## Exercise details
Look through the records below for the line with "purple padlock [305,53,326,103]" and the line with "none -> blue flashlight [238,415,297,459]", then return those lines and all lines between, exactly.

## Records to process

+===+

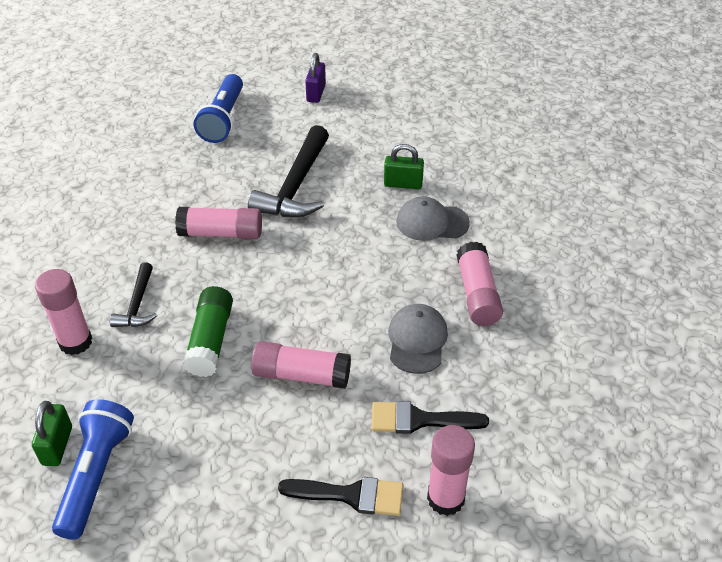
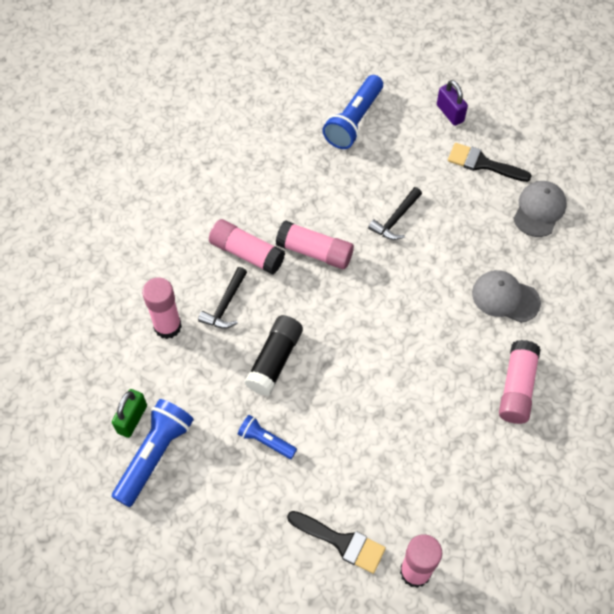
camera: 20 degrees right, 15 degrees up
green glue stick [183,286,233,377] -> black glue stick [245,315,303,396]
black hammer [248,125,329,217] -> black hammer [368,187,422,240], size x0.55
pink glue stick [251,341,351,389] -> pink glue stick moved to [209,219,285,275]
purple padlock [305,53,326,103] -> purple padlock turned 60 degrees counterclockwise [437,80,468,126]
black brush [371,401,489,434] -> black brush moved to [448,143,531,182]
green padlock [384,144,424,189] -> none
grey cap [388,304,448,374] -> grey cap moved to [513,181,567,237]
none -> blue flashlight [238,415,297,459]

+===+

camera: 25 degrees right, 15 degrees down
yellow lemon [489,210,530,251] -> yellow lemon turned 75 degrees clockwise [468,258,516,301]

+===+

## Output for this task
purple padlock [305,53,326,103] -> purple padlock turned 60 degrees counterclockwise [437,80,468,126]
black brush [371,401,489,434] -> black brush moved to [448,143,531,182]
green padlock [384,144,424,189] -> none
grey cap [388,304,448,374] -> grey cap moved to [513,181,567,237]
none -> blue flashlight [238,415,297,459]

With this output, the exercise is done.